Task directions:
Everything from the first line of the data through the line with "green house [318,126,372,191]" is to be echoed exactly, minus the pictures.

Data for review:

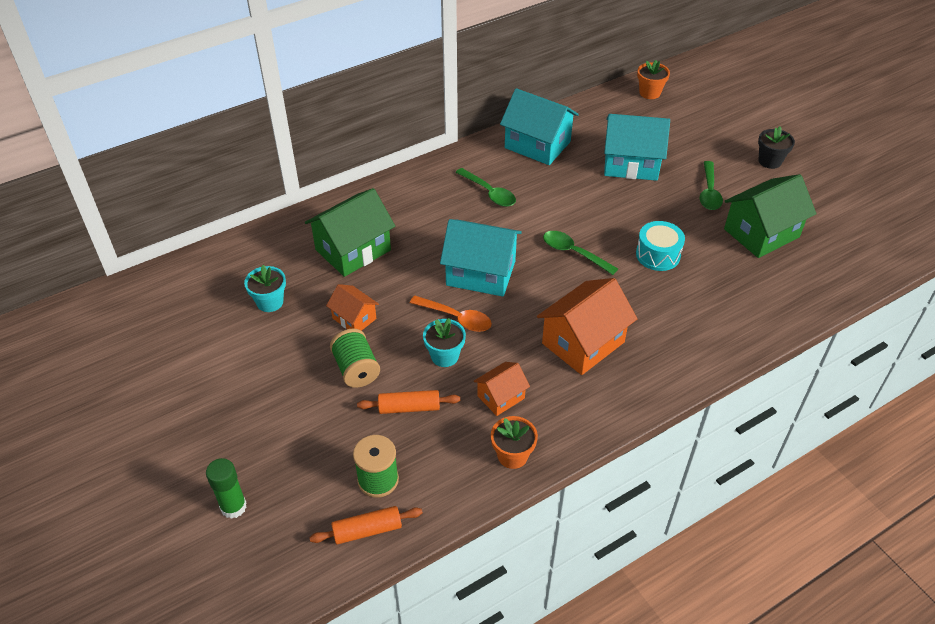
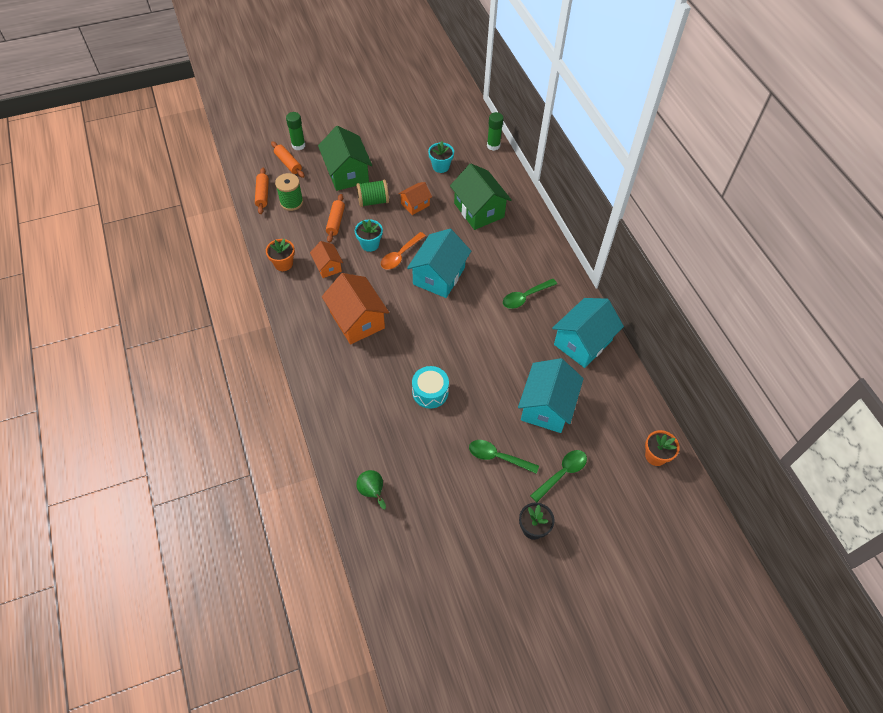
camera: 100 degrees right, 10 degrees up
green spoon [543,231,618,275] -> green spoon moved to [530,450,587,502]
green house [724,174,817,258] -> green house moved to [318,126,372,191]
none -> orange rolling pin [271,141,305,178]
none -> green pear [356,470,386,509]
none -> green glue stick [487,112,503,151]

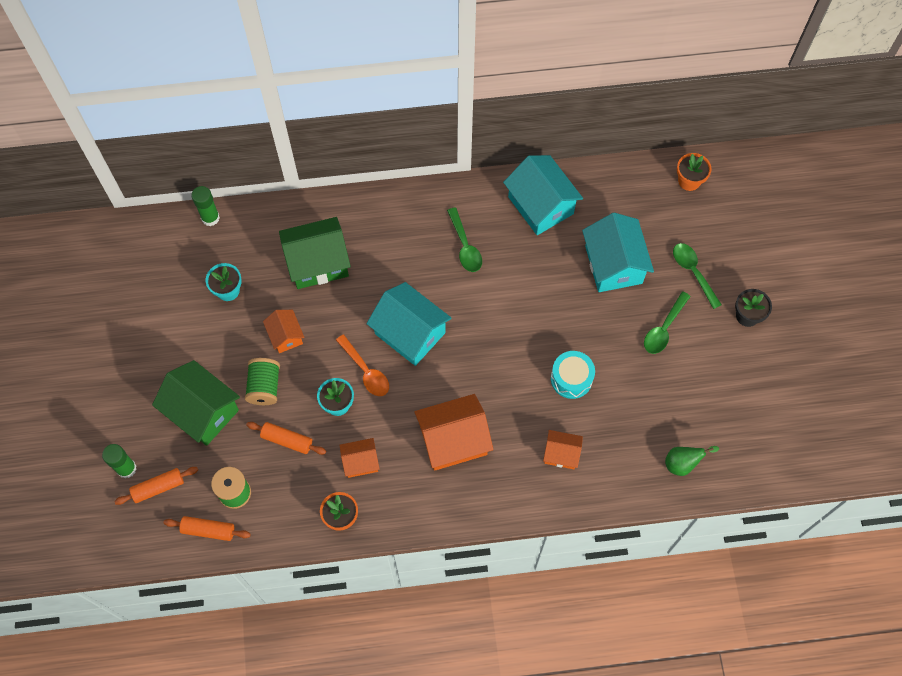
camera: 75 degrees left, 10 degrees up
green house [318,126,372,191] -> green house turned 45 degrees clockwise [152,360,240,446]
turquoise house [518,358,584,433] -> turquoise house turned 45 degrees clockwise [582,213,654,292]
none -> orange house [543,430,583,469]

Solution for this task:
camera: 100 degrees right, 10 degrees up
green spoon [543,231,618,275] -> green spoon moved to [530,450,587,502]
green house [724,174,817,258] -> green house moved to [318,126,372,191]
none -> orange rolling pin [271,141,305,178]
none -> green pear [356,470,386,509]
none -> green glue stick [487,112,503,151]

camera: 75 degrees left, 10 degrees up
green house [318,126,372,191] -> green house turned 45 degrees clockwise [152,360,240,446]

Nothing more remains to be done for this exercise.